> _DATA TO EXAMINE_:
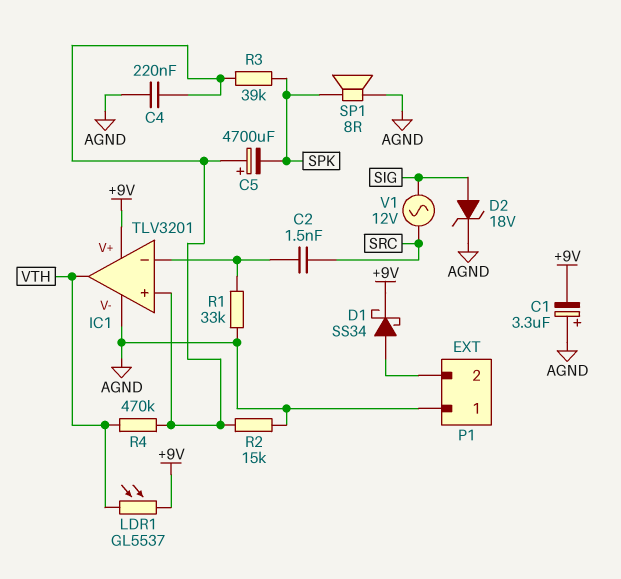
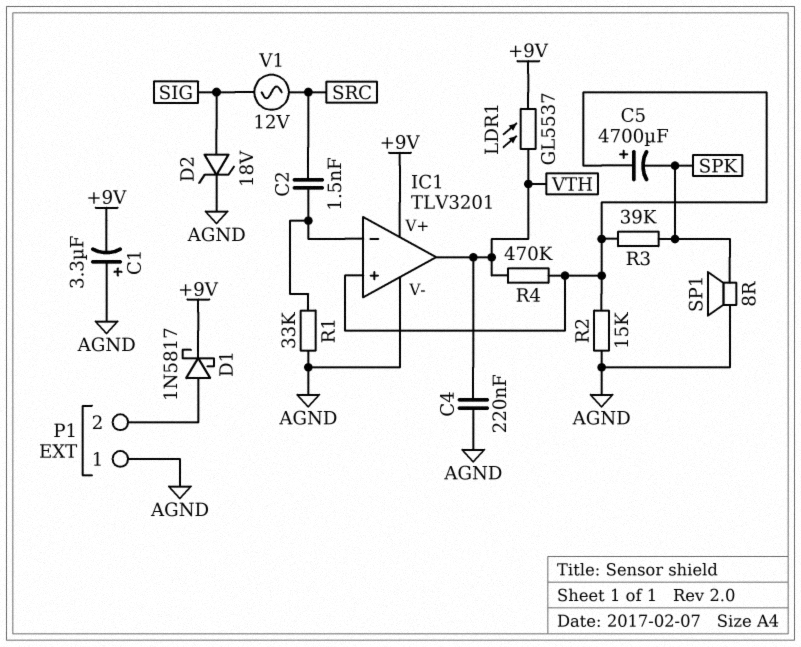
C4: 220nF (AGND, IC1/in+) -> 220nF (AGND, VTH)
D1: schottky SS34 (A P1/2, K +9V) -> schottky 1N5817 (A P1/2, K +9V)

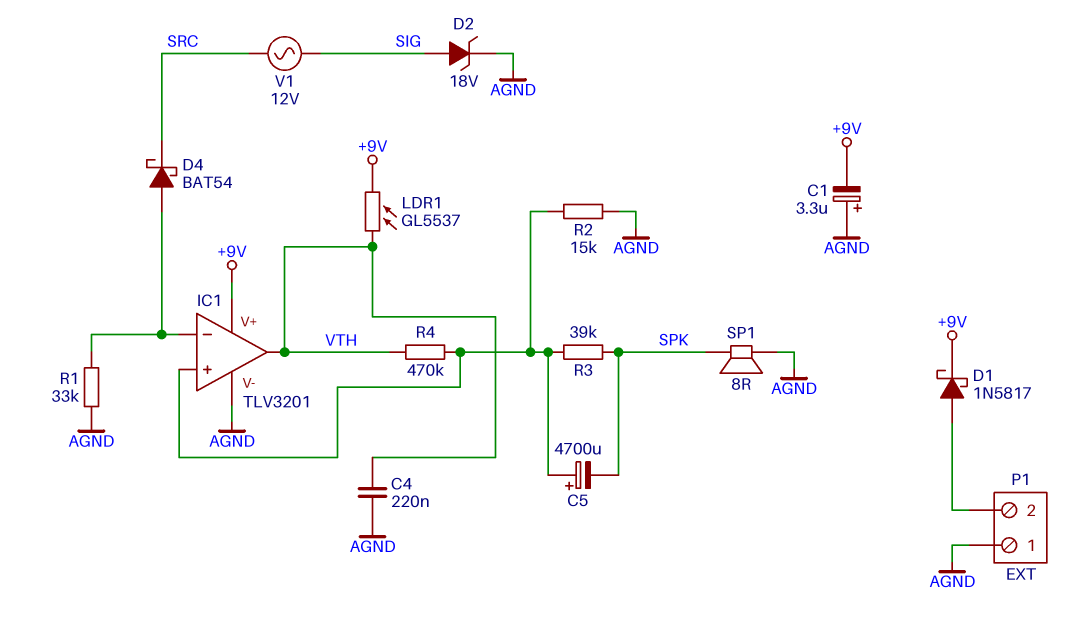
C2: 1.5nF (IC1/in-, SRC) -> none
D4: none -> schottky BAT54 (A IC1/in-, K SRC)

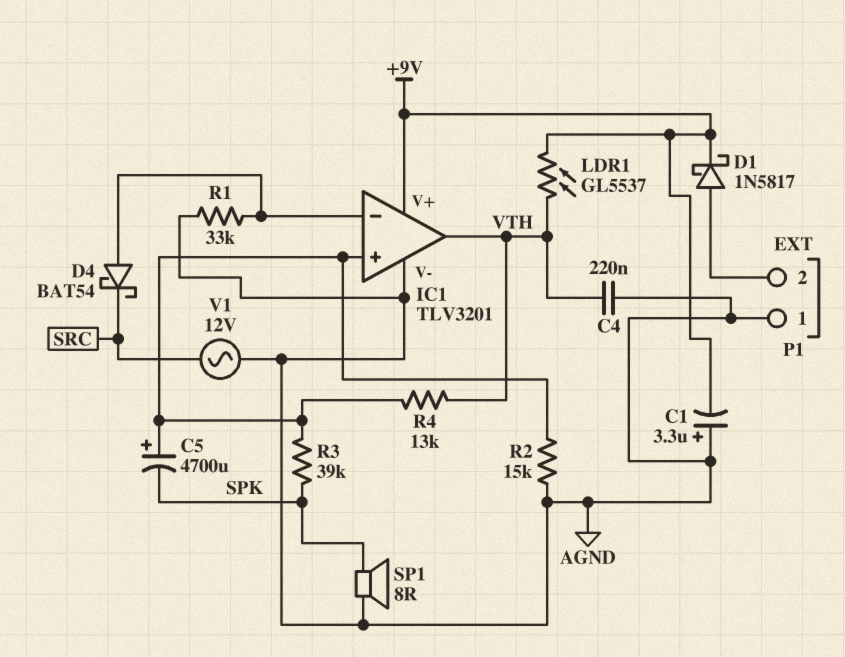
D2: zener 18V (A SIG, K AGND) -> none
R4: 470k (IC1/in+, VTH) -> 13k (IC1/in+, VTH)
V1: AC 12V (SIG, SRC) -> AC 12V (AGND, SRC)

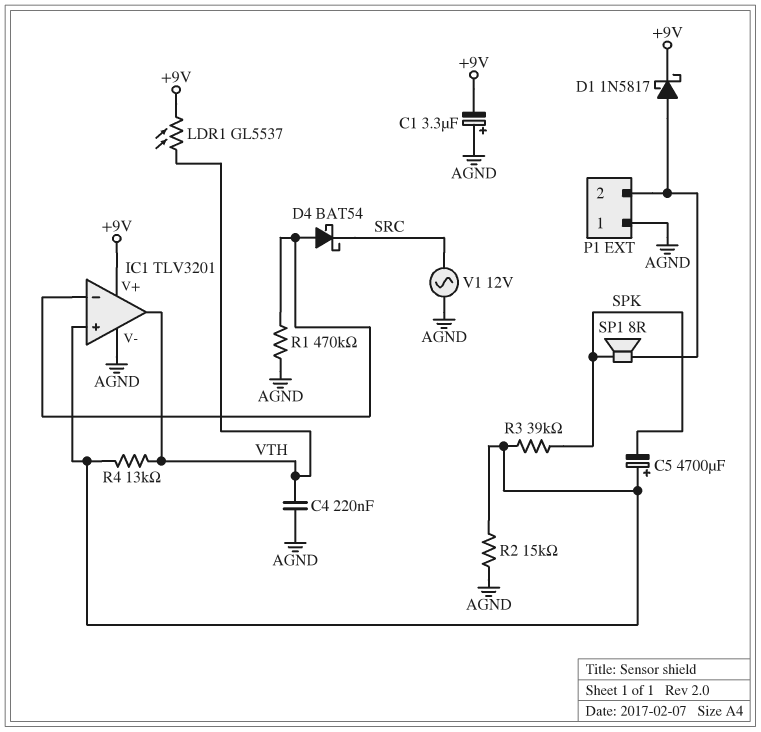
R1: 33k (AGND, IC1/in-) -> 470k (AGND, IC1/in-)
SP1: speaker 8R (AGND, SPK) -> speaker 8R (P1/2, SPK)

> _EXERCISE PROMPT_: Without the pictures, repeat exactly the lines running from the line containing "R4: 470k (IC1/in+, VTH) -> 13k (IC1/in+, VTH)" through the end of the data, both ends included.

> _RESPONSE TO THIS EXERCISE_:
R4: 470k (IC1/in+, VTH) -> 13k (IC1/in+, VTH)
V1: AC 12V (SIG, SRC) -> AC 12V (AGND, SRC)

R1: 33k (AGND, IC1/in-) -> 470k (AGND, IC1/in-)
SP1: speaker 8R (AGND, SPK) -> speaker 8R (P1/2, SPK)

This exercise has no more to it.